▸ **Supplied material**:
*****

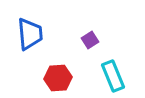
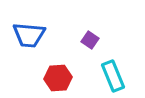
blue trapezoid: moved 1 px left, 1 px down; rotated 100 degrees clockwise
purple square: rotated 24 degrees counterclockwise
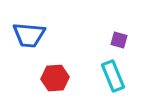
purple square: moved 29 px right; rotated 18 degrees counterclockwise
red hexagon: moved 3 px left
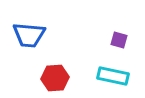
cyan rectangle: rotated 56 degrees counterclockwise
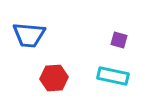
red hexagon: moved 1 px left
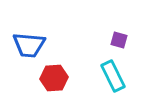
blue trapezoid: moved 10 px down
cyan rectangle: rotated 52 degrees clockwise
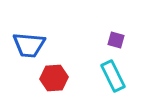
purple square: moved 3 px left
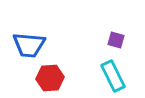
red hexagon: moved 4 px left
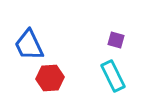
blue trapezoid: rotated 60 degrees clockwise
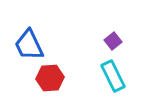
purple square: moved 3 px left, 1 px down; rotated 36 degrees clockwise
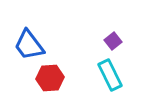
blue trapezoid: rotated 12 degrees counterclockwise
cyan rectangle: moved 3 px left, 1 px up
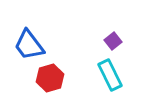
red hexagon: rotated 12 degrees counterclockwise
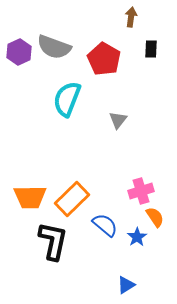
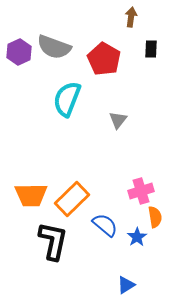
orange trapezoid: moved 1 px right, 2 px up
orange semicircle: rotated 25 degrees clockwise
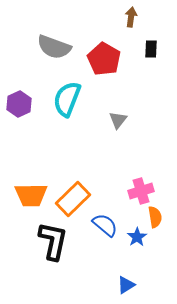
purple hexagon: moved 52 px down
orange rectangle: moved 1 px right
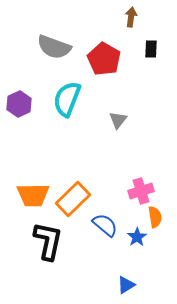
orange trapezoid: moved 2 px right
black L-shape: moved 5 px left
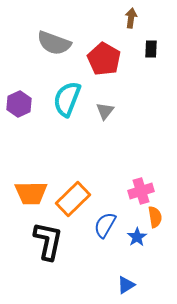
brown arrow: moved 1 px down
gray semicircle: moved 4 px up
gray triangle: moved 13 px left, 9 px up
orange trapezoid: moved 2 px left, 2 px up
blue semicircle: rotated 100 degrees counterclockwise
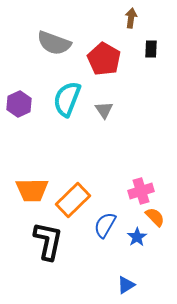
gray triangle: moved 1 px left, 1 px up; rotated 12 degrees counterclockwise
orange trapezoid: moved 1 px right, 3 px up
orange rectangle: moved 1 px down
orange semicircle: rotated 35 degrees counterclockwise
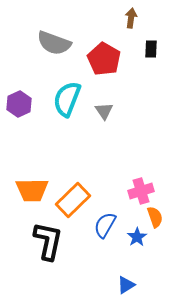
gray triangle: moved 1 px down
orange semicircle: rotated 25 degrees clockwise
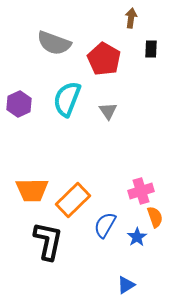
gray triangle: moved 4 px right
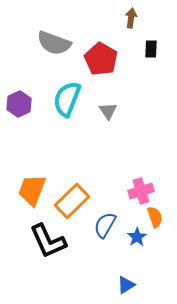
red pentagon: moved 3 px left
orange trapezoid: rotated 112 degrees clockwise
orange rectangle: moved 1 px left, 1 px down
black L-shape: rotated 144 degrees clockwise
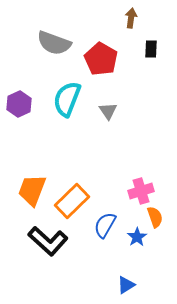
black L-shape: rotated 24 degrees counterclockwise
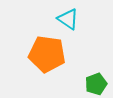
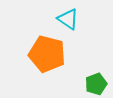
orange pentagon: rotated 6 degrees clockwise
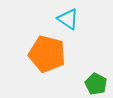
green pentagon: rotated 25 degrees counterclockwise
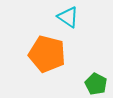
cyan triangle: moved 2 px up
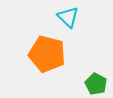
cyan triangle: rotated 10 degrees clockwise
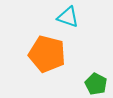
cyan triangle: rotated 25 degrees counterclockwise
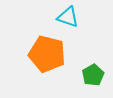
green pentagon: moved 3 px left, 9 px up; rotated 15 degrees clockwise
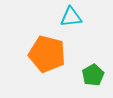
cyan triangle: moved 3 px right; rotated 25 degrees counterclockwise
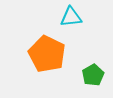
orange pentagon: rotated 12 degrees clockwise
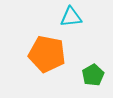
orange pentagon: rotated 15 degrees counterclockwise
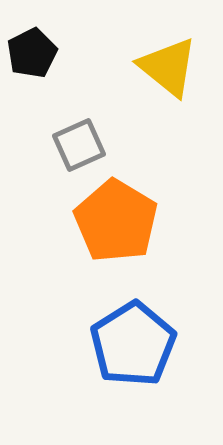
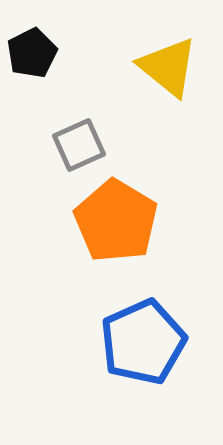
blue pentagon: moved 10 px right, 2 px up; rotated 8 degrees clockwise
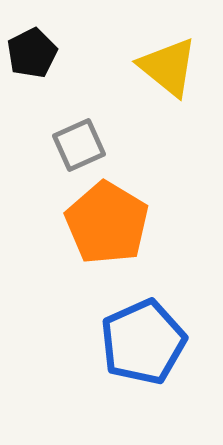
orange pentagon: moved 9 px left, 2 px down
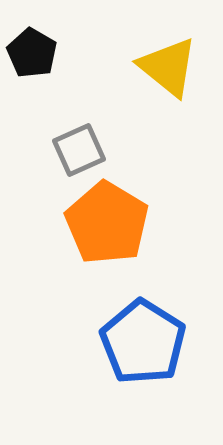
black pentagon: rotated 15 degrees counterclockwise
gray square: moved 5 px down
blue pentagon: rotated 16 degrees counterclockwise
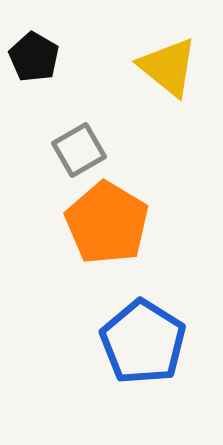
black pentagon: moved 2 px right, 4 px down
gray square: rotated 6 degrees counterclockwise
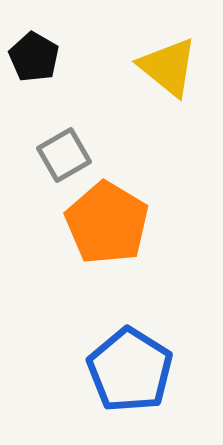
gray square: moved 15 px left, 5 px down
blue pentagon: moved 13 px left, 28 px down
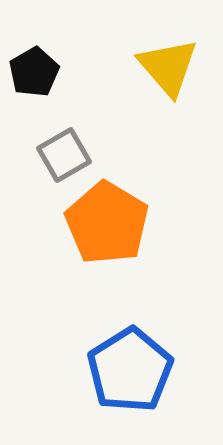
black pentagon: moved 15 px down; rotated 12 degrees clockwise
yellow triangle: rotated 10 degrees clockwise
blue pentagon: rotated 8 degrees clockwise
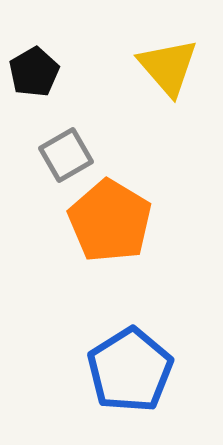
gray square: moved 2 px right
orange pentagon: moved 3 px right, 2 px up
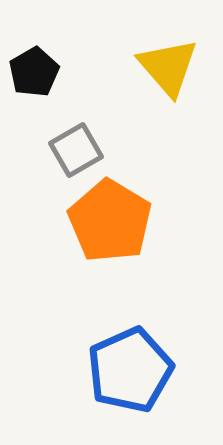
gray square: moved 10 px right, 5 px up
blue pentagon: rotated 8 degrees clockwise
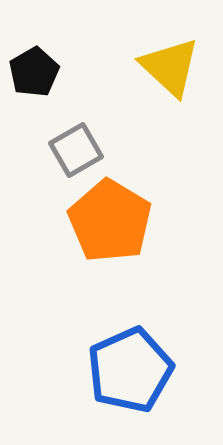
yellow triangle: moved 2 px right; rotated 6 degrees counterclockwise
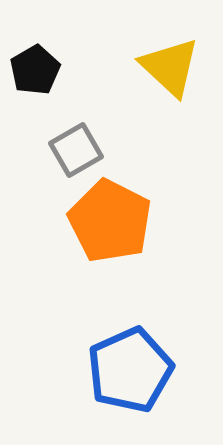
black pentagon: moved 1 px right, 2 px up
orange pentagon: rotated 4 degrees counterclockwise
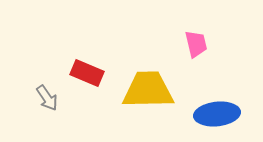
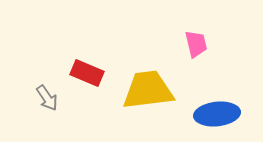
yellow trapezoid: rotated 6 degrees counterclockwise
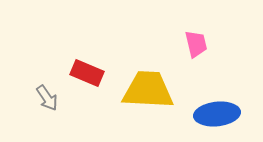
yellow trapezoid: rotated 10 degrees clockwise
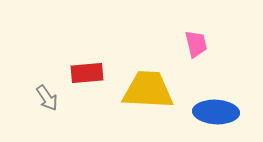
red rectangle: rotated 28 degrees counterclockwise
blue ellipse: moved 1 px left, 2 px up; rotated 9 degrees clockwise
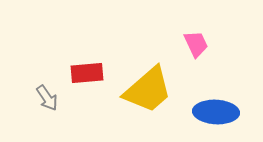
pink trapezoid: rotated 12 degrees counterclockwise
yellow trapezoid: rotated 136 degrees clockwise
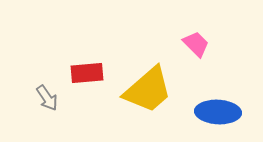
pink trapezoid: rotated 20 degrees counterclockwise
blue ellipse: moved 2 px right
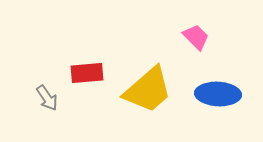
pink trapezoid: moved 7 px up
blue ellipse: moved 18 px up
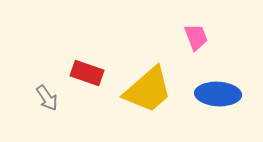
pink trapezoid: rotated 24 degrees clockwise
red rectangle: rotated 24 degrees clockwise
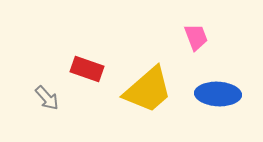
red rectangle: moved 4 px up
gray arrow: rotated 8 degrees counterclockwise
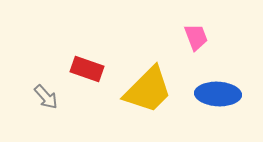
yellow trapezoid: rotated 4 degrees counterclockwise
gray arrow: moved 1 px left, 1 px up
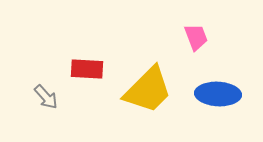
red rectangle: rotated 16 degrees counterclockwise
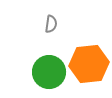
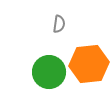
gray semicircle: moved 8 px right
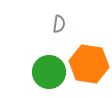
orange hexagon: rotated 15 degrees clockwise
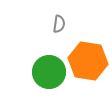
orange hexagon: moved 1 px left, 3 px up
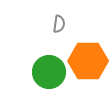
orange hexagon: rotated 9 degrees counterclockwise
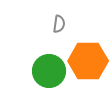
green circle: moved 1 px up
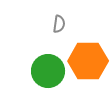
green circle: moved 1 px left
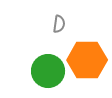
orange hexagon: moved 1 px left, 1 px up
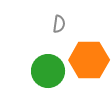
orange hexagon: moved 2 px right
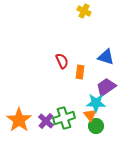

*****

▸ **What you should do**:
Swap every occurrence of "counterclockwise" in the data for "anticlockwise", leaving every other word unchanged. Reproduce the resulting lines without the picture lines.

▸ **Task output**:
blue trapezoid: moved 1 px left, 1 px down; rotated 100 degrees clockwise
purple square: rotated 24 degrees anticlockwise
purple square: moved 29 px right; rotated 18 degrees anticlockwise
red hexagon: moved 3 px left
cyan rectangle: rotated 56 degrees anticlockwise
red hexagon: moved 1 px left
blue trapezoid: moved 10 px down
cyan rectangle: rotated 52 degrees clockwise
purple square: moved 3 px left
red hexagon: moved 4 px left
blue trapezoid: rotated 60 degrees clockwise
purple square: moved 3 px left, 1 px down; rotated 36 degrees clockwise
blue trapezoid: rotated 12 degrees anticlockwise
cyan rectangle: moved 3 px left, 1 px up
red hexagon: rotated 12 degrees anticlockwise
orange trapezoid: moved 1 px right, 2 px up
orange semicircle: rotated 25 degrees clockwise
purple hexagon: moved 52 px down
orange rectangle: moved 1 px right
orange trapezoid: moved 2 px right
black L-shape: moved 5 px left
brown arrow: moved 1 px down
gray semicircle: moved 4 px up
gray triangle: moved 13 px left, 9 px up
orange trapezoid: moved 2 px left, 2 px up
blue semicircle: rotated 100 degrees anticlockwise
gray triangle: moved 1 px left, 1 px up; rotated 12 degrees anticlockwise
orange trapezoid: moved 1 px right, 3 px up
orange rectangle: moved 1 px down
orange semicircle: rotated 35 degrees anticlockwise
gray triangle: moved 1 px down
orange semicircle: rotated 25 degrees clockwise
gray triangle: moved 4 px right
red pentagon: moved 3 px left
orange trapezoid: rotated 112 degrees clockwise
orange rectangle: moved 1 px left, 1 px down
black L-shape: rotated 144 degrees clockwise
black L-shape: rotated 24 degrees anticlockwise
orange pentagon: rotated 6 degrees clockwise
green pentagon: rotated 25 degrees anticlockwise
cyan triangle: moved 2 px up
cyan triangle: rotated 10 degrees clockwise
cyan triangle: rotated 25 degrees anticlockwise
green pentagon: moved 3 px left, 9 px up; rotated 15 degrees clockwise
cyan triangle: moved 3 px right; rotated 25 degrees anticlockwise
orange pentagon: rotated 12 degrees clockwise
orange pentagon: rotated 15 degrees anticlockwise
blue pentagon: moved 10 px right, 2 px up; rotated 8 degrees clockwise
orange pentagon: moved 9 px left, 2 px down
black pentagon: rotated 15 degrees anticlockwise
gray square: moved 5 px down
blue pentagon: rotated 16 degrees anticlockwise
black pentagon: moved 2 px right, 4 px down
gray square: rotated 6 degrees anticlockwise
gray square: moved 15 px left, 5 px down
blue pentagon: moved 13 px left, 28 px down
black pentagon: moved 15 px down; rotated 12 degrees clockwise
yellow triangle: rotated 10 degrees clockwise
blue pentagon: rotated 8 degrees clockwise
gray square: moved 2 px right
orange pentagon: moved 3 px right, 2 px up
gray square: moved 10 px right, 5 px up
blue pentagon: rotated 8 degrees clockwise
yellow triangle: moved 2 px right; rotated 6 degrees anticlockwise
black pentagon: moved 1 px right, 2 px up
orange pentagon: rotated 4 degrees anticlockwise
yellow trapezoid: rotated 6 degrees anticlockwise
yellow trapezoid: rotated 10 degrees clockwise
red rectangle: rotated 28 degrees anticlockwise
blue ellipse: moved 1 px left, 2 px up; rotated 9 degrees clockwise
pink trapezoid: rotated 12 degrees anticlockwise
yellow trapezoid: rotated 136 degrees clockwise
pink trapezoid: rotated 20 degrees anticlockwise
blue ellipse: moved 2 px right
pink trapezoid: moved 7 px up
blue ellipse: moved 18 px up
pink trapezoid: rotated 24 degrees clockwise
red rectangle: rotated 24 degrees clockwise
red rectangle: moved 4 px up
gray arrow: rotated 8 degrees anticlockwise
yellow trapezoid: rotated 4 degrees anticlockwise
gray arrow: moved 1 px left, 1 px up
red rectangle: rotated 16 degrees anticlockwise
gray semicircle: moved 8 px right
orange hexagon: rotated 15 degrees clockwise
orange hexagon: moved 1 px left, 3 px up
orange hexagon: rotated 9 degrees anticlockwise
green circle: moved 1 px up
green circle: moved 1 px left
orange hexagon: moved 1 px left, 1 px up
orange hexagon: moved 2 px right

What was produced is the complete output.